### PROBLEM REQUIREMENTS
Swap every "moved" in the material below for "shifted" and write out the lines again with nothing else changed. Leave the pictures out of your answer.

(Data entries)
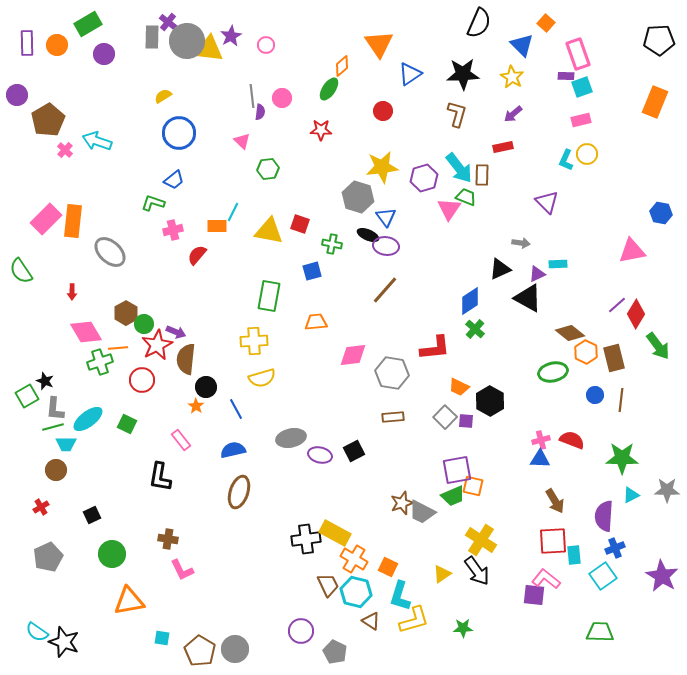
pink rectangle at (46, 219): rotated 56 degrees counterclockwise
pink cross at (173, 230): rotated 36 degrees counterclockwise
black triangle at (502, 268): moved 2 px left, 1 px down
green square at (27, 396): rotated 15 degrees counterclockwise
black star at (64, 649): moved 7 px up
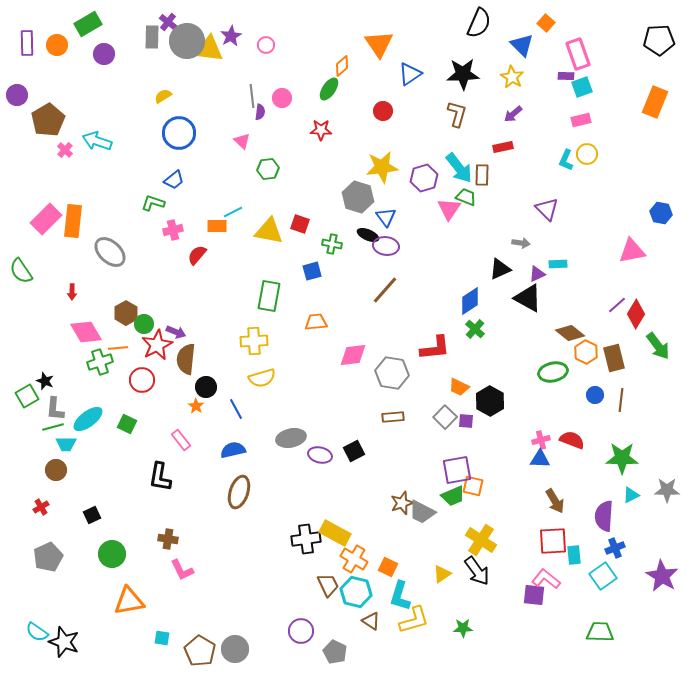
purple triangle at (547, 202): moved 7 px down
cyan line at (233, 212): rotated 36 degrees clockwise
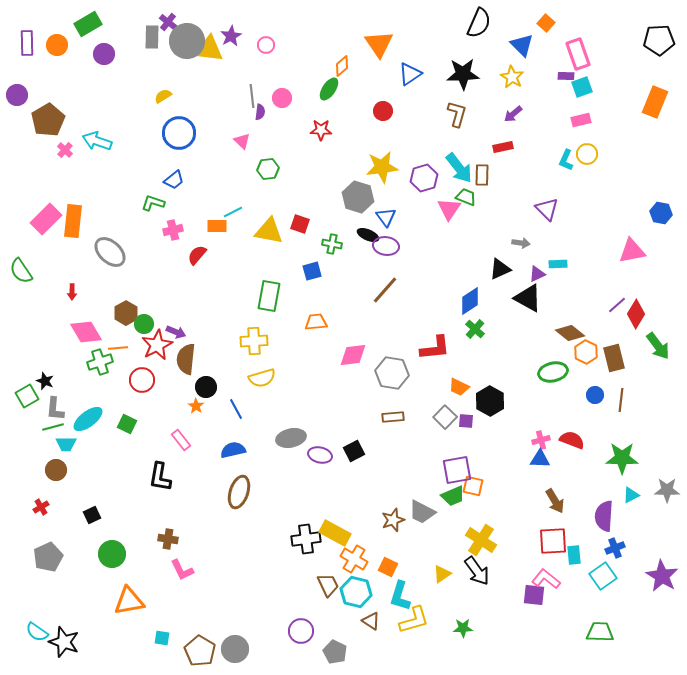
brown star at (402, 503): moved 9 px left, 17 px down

### REPLY TO THE EXERCISE
pink rectangle at (46, 219): rotated 56 degrees counterclockwise
pink cross at (173, 230): rotated 36 degrees counterclockwise
black triangle at (502, 268): shifted 2 px left, 1 px down
green square at (27, 396): rotated 15 degrees counterclockwise
black star at (64, 649): shifted 7 px up
purple triangle at (547, 202): shifted 7 px down
cyan line at (233, 212): rotated 36 degrees clockwise
brown star at (402, 503): shifted 9 px left, 17 px down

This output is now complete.